─── EXERCISE MATERIAL ───

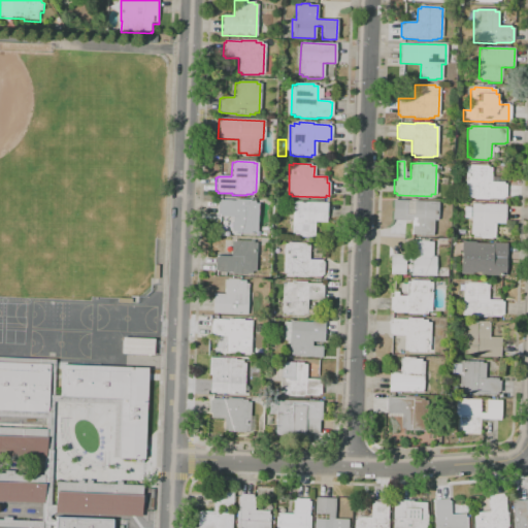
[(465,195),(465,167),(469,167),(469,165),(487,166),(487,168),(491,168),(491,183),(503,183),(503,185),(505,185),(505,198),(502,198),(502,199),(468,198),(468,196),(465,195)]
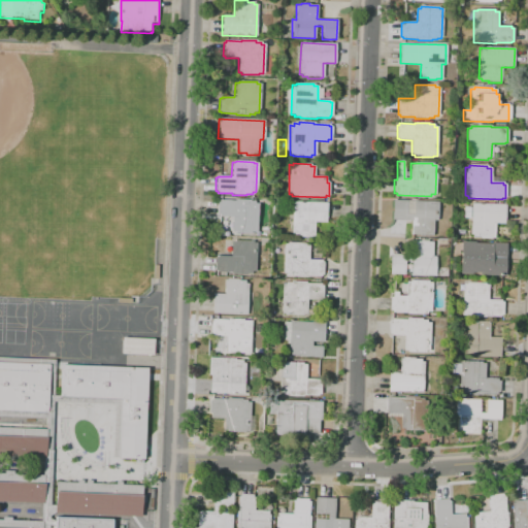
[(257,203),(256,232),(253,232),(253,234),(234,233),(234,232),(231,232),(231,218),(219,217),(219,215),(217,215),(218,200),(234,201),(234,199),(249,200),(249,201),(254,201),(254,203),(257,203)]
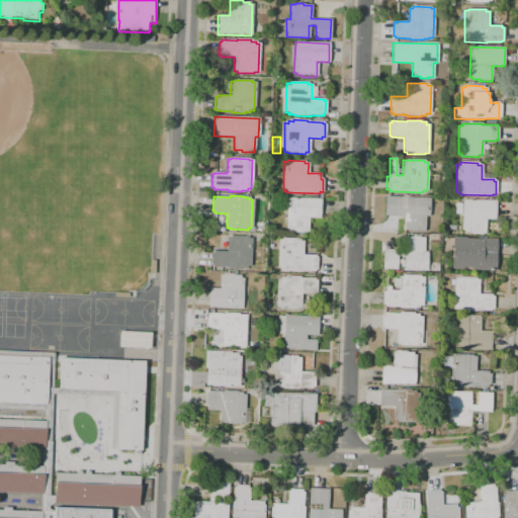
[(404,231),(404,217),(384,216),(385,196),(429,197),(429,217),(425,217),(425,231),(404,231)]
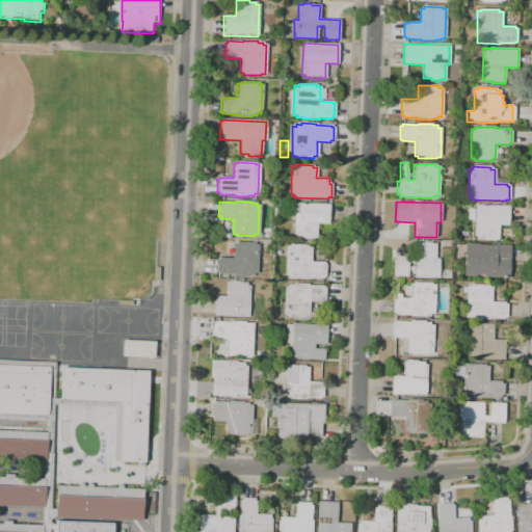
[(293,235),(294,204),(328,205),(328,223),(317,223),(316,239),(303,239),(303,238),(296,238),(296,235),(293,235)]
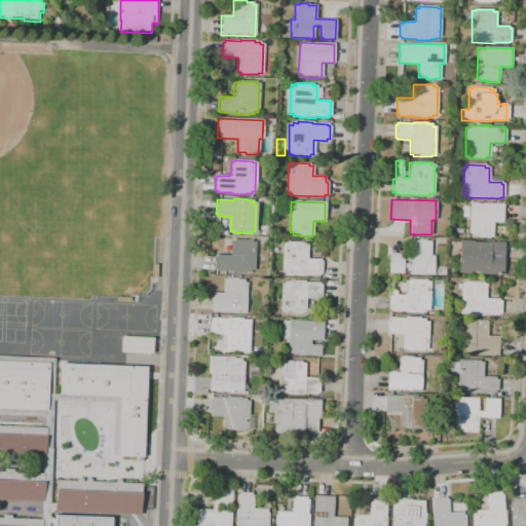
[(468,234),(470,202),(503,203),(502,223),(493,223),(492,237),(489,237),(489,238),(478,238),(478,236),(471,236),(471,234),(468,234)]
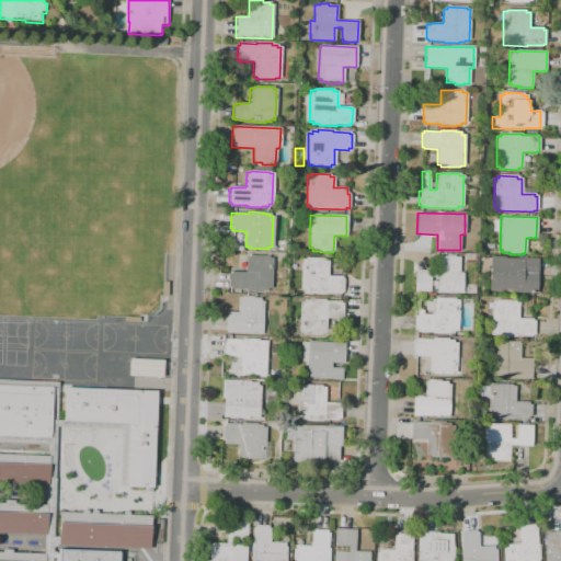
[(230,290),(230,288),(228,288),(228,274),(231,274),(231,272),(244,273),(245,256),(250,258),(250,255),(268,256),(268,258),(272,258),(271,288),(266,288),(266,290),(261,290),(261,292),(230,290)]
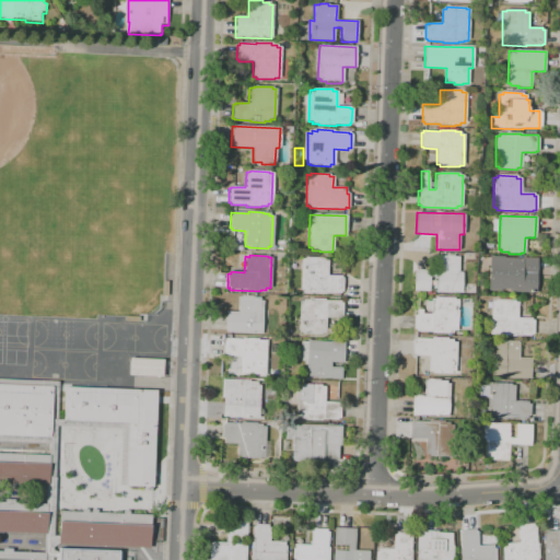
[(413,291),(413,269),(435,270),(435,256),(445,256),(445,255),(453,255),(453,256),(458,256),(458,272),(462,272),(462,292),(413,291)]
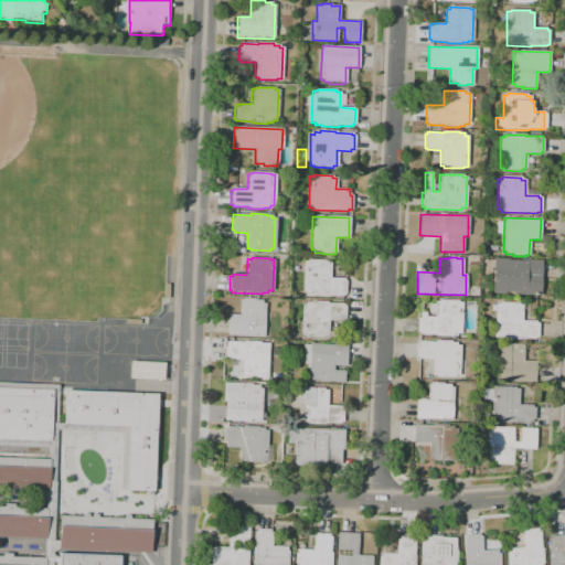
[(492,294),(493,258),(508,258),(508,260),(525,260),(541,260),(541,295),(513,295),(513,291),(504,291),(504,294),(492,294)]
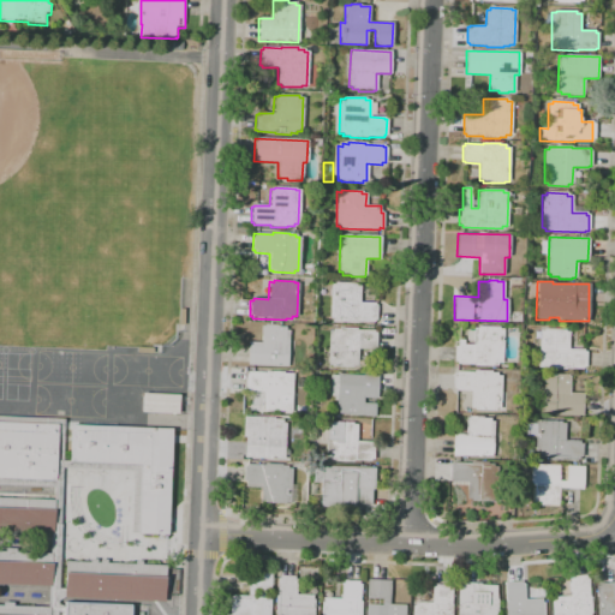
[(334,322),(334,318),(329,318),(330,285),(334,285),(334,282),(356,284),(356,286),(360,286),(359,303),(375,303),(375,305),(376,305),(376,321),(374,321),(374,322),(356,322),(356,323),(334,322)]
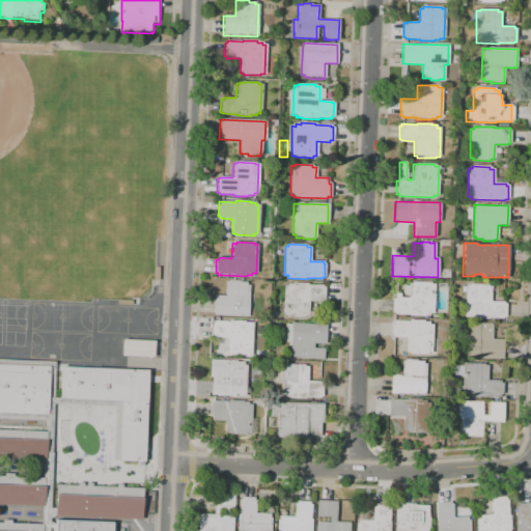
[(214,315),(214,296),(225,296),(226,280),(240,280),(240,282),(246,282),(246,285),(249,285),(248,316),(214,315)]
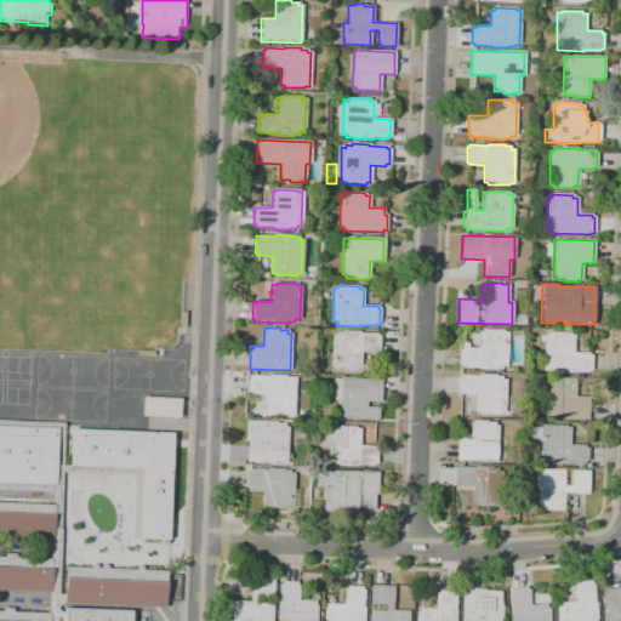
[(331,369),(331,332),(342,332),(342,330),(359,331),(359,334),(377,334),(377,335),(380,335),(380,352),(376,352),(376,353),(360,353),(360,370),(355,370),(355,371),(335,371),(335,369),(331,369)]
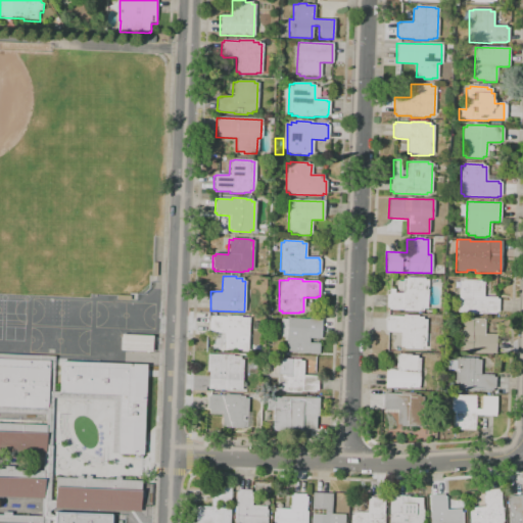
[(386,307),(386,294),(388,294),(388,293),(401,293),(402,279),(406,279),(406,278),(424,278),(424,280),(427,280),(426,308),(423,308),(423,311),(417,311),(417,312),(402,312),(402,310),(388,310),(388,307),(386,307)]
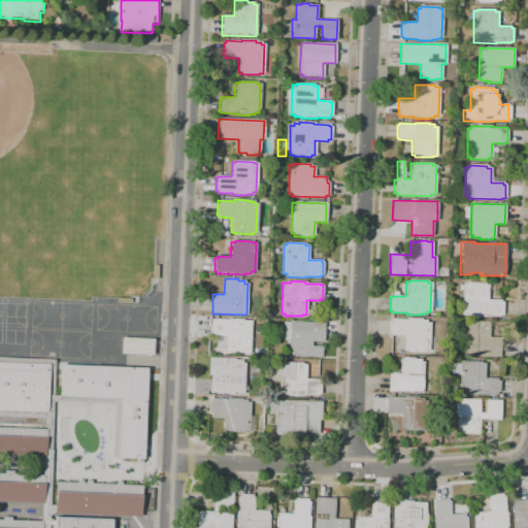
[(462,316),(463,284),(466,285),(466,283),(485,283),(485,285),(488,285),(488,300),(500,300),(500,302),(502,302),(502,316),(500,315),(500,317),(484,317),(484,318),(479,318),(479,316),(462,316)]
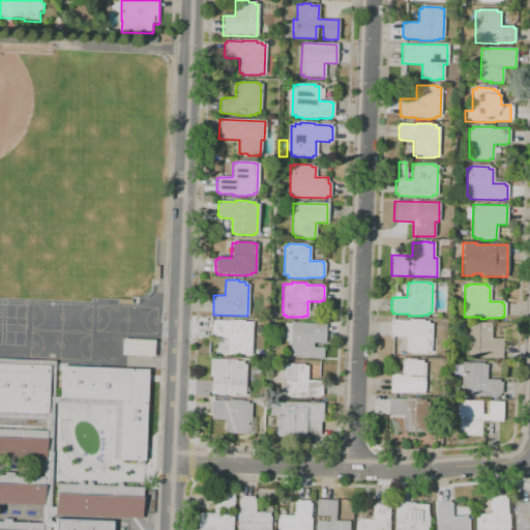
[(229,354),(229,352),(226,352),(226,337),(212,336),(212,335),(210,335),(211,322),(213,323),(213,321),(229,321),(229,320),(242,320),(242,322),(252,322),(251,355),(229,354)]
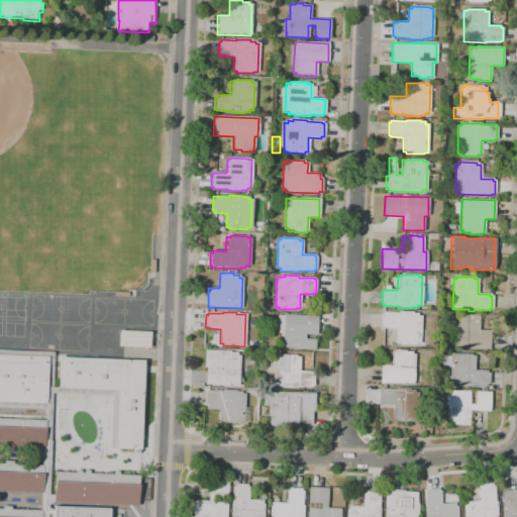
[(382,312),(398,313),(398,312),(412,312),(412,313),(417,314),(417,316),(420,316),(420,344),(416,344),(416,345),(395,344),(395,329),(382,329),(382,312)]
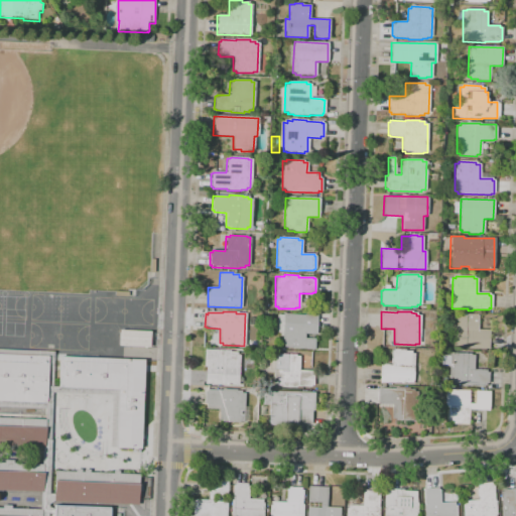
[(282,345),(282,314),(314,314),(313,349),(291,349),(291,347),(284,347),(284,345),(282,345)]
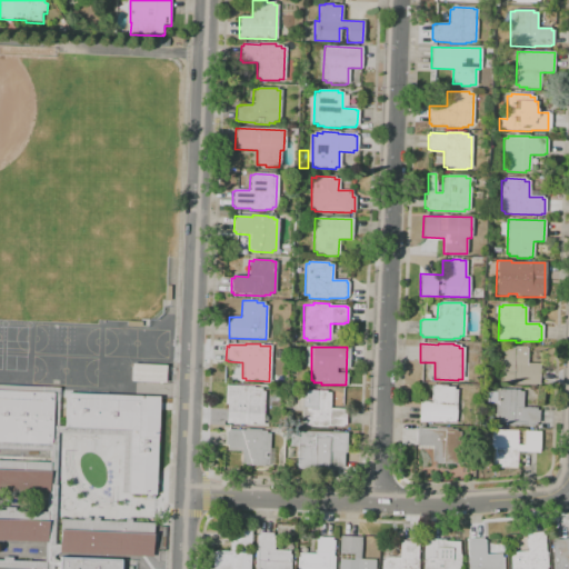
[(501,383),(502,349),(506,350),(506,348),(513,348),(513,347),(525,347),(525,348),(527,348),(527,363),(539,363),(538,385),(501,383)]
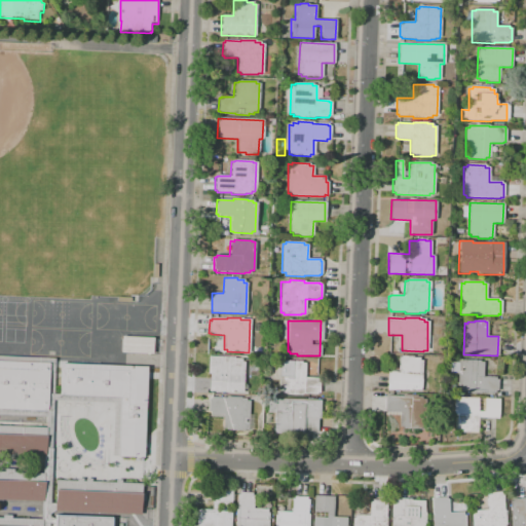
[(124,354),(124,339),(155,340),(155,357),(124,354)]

───

EXERCISE GOAL
Every entry above should be given again exactly, with no images included.

RESULT
[(465,195),(465,167),(469,167),(469,165),(487,166),(487,168),(491,168),(491,183),(503,183),(503,185),(505,185),(505,198),(502,198),(502,199),(468,198),(468,196),(465,195)]
[(257,203),(256,232),(253,232),(253,234),(234,233),(234,232),(231,232),(231,218),(219,217),(219,215),(217,215),(218,200),(234,201),(234,199),(249,200),(249,201),(254,201),(254,203),(257,203)]
[(404,231),(404,217),(384,216),(385,196),(429,197),(429,217),(425,217),(425,231),(404,231)]
[(293,235),(294,204),(328,205),(328,223),(317,223),(316,239),(303,239),(303,238),(296,238),(296,235),(293,235)]
[(468,234),(470,202),(503,203),(502,223),(493,223),(492,237),(489,237),(489,238),(478,238),(478,236),(471,236),(471,234),(468,234)]
[(230,290),(230,288),(228,288),(228,274),(231,274),(231,272),(244,273),(245,256),(250,258),(250,255),(268,256),(268,258),(272,258),(271,288),(266,288),(266,290),(261,290),(261,292),(230,290)]
[(413,291),(413,269),(435,270),(435,256),(445,256),(445,255),(453,255),(453,256),(458,256),(458,272),(462,272),(462,292),(413,291)]
[(492,294),(493,258),(508,258),(508,260),(525,260),(541,260),(541,295),(513,295),(513,291),(504,291),(504,294),(492,294)]
[(334,322),(334,318),(329,318),(330,285),(334,285),(334,282),(356,284),(356,286),(360,286),(359,303),(375,303),(375,305),(376,305),(376,321),(374,321),(374,322),(356,322),(356,323),(334,322)]
[(214,315),(214,296),(225,296),(226,280),(240,280),(240,282),(246,282),(246,285),(249,285),(248,316),(214,315)]
[(331,369),(331,332),(342,332),(342,330),(359,331),(359,334),(377,334),(377,335),(380,335),(380,352),(376,352),(376,353),(360,353),(360,370),(355,370),(355,371),(335,371),(335,369),(331,369)]
[(386,307),(386,294),(388,294),(388,293),(401,293),(402,279),(406,279),(406,278),(424,278),(424,280),(427,280),(426,308),(423,308),(423,311),(417,311),(417,312),(402,312),(402,310),(388,310),(388,307),(386,307)]
[(462,316),(463,284),(466,285),(466,283),(485,283),(485,285),(488,285),(488,300),(500,300),(500,302),(502,302),(502,316),(500,315),(500,317),(484,317),(484,318),(479,318),(479,316),(462,316)]
[(229,354),(229,352),(226,352),(226,337),(212,336),(212,335),(210,335),(211,322),(213,323),(213,321),(229,321),(229,320),(242,320),(242,322),(252,322),(251,355),(229,354)]
[(382,312),(398,313),(398,312),(412,312),(412,313),(417,314),(417,316),(420,316),(420,344),(416,344),(416,345),(395,344),(395,329),(382,329),(382,312)]
[(282,345),(282,314),(314,314),(313,349),(291,349),(291,347),(284,347),(284,345),(282,345)]
[(501,383),(502,349),(506,350),(506,348),(513,348),(513,347),(525,347),(525,348),(527,348),(527,363),(539,363),(538,385),(501,383)]
[(124,354),(124,339),(155,340),(155,357),(124,354)]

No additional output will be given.